What you will do:
Once you find the line that contains "SCALE2 pin DT: A5 -> D12", write out that line and every line after it to the end of the records, exactly and with nothing else.

(Before-and-after change data)
◆ ◆ ◆ ◆ ◆

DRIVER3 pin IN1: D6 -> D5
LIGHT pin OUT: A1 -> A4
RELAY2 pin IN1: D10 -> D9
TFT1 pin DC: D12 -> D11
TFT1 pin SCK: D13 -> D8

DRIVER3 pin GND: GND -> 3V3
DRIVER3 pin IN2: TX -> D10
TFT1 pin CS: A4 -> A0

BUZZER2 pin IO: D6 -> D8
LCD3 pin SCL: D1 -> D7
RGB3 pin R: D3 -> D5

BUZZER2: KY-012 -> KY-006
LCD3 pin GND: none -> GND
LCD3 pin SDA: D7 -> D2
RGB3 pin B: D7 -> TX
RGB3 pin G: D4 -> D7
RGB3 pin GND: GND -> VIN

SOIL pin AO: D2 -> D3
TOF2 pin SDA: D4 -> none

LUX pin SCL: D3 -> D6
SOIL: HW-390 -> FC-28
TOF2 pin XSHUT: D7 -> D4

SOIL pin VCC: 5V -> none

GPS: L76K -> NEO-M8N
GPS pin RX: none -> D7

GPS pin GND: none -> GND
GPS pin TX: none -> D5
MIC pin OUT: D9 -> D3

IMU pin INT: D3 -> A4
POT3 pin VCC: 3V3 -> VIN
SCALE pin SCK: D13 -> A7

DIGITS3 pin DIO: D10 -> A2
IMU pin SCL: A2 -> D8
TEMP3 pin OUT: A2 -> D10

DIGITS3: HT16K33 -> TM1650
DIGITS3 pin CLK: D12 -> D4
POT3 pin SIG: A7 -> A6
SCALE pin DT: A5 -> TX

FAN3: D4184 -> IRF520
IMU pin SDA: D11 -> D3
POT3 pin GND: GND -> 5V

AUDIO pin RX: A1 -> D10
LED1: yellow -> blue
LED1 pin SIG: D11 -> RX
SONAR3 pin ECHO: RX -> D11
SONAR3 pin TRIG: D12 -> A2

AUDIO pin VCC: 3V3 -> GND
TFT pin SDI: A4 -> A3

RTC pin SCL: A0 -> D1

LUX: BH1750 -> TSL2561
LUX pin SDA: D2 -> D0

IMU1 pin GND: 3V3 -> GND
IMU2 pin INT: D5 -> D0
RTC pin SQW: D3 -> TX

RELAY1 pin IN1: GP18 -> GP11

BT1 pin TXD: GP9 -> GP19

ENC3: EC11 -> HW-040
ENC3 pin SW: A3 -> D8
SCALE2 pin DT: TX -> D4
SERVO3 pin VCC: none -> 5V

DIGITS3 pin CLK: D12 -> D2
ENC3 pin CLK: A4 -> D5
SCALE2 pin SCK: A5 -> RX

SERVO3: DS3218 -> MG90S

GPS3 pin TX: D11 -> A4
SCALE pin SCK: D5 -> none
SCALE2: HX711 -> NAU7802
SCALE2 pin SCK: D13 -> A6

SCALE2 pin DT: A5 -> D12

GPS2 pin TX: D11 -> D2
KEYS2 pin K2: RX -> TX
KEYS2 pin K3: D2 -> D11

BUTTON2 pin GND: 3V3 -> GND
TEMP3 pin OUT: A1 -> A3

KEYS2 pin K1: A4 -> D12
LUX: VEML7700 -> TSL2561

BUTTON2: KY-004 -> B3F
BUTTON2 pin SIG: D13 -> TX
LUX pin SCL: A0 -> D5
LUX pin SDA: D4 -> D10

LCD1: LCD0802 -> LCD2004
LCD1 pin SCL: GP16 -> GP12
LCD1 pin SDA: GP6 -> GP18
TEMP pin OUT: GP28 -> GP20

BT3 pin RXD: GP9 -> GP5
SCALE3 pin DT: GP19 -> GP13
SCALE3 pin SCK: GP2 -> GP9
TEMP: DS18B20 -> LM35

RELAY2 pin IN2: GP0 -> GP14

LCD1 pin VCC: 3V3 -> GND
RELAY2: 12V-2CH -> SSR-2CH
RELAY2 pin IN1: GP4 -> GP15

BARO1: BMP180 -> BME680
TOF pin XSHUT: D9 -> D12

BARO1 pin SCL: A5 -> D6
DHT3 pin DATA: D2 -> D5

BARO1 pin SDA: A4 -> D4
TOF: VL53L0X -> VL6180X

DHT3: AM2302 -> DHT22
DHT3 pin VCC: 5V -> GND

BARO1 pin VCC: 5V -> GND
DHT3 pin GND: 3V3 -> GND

◆ ◆ ◆ ◆ ◆

Output for this task:
SCALE2 pin DT: A5 -> D12

GPS2 pin TX: D11 -> D2
KEYS2 pin K2: RX -> TX
KEYS2 pin K3: D2 -> D11

BUTTON2 pin GND: 3V3 -> GND
TEMP3 pin OUT: A1 -> A3

KEYS2 pin K1: A4 -> D12
LUX: VEML7700 -> TSL2561

BUTTON2: KY-004 -> B3F
BUTTON2 pin SIG: D13 -> TX
LUX pin SCL: A0 -> D5
LUX pin SDA: D4 -> D10

LCD1: LCD0802 -> LCD2004
LCD1 pin SCL: GP16 -> GP12
LCD1 pin SDA: GP6 -> GP18
TEMP pin OUT: GP28 -> GP20

BT3 pin RXD: GP9 -> GP5
SCALE3 pin DT: GP19 -> GP13
SCALE3 pin SCK: GP2 -> GP9
TEMP: DS18B20 -> LM35

RELAY2 pin IN2: GP0 -> GP14

LCD1 pin VCC: 3V3 -> GND
RELAY2: 12V-2CH -> SSR-2CH
RELAY2 pin IN1: GP4 -> GP15

BARO1: BMP180 -> BME680
TOF pin XSHUT: D9 -> D12

BARO1 pin SCL: A5 -> D6
DHT3 pin DATA: D2 -> D5

BARO1 pin SDA: A4 -> D4
TOF: VL53L0X -> VL6180X

DHT3: AM2302 -> DHT22
DHT3 pin VCC: 5V -> GND

BARO1 pin VCC: 5V -> GND
DHT3 pin GND: 3V3 -> GND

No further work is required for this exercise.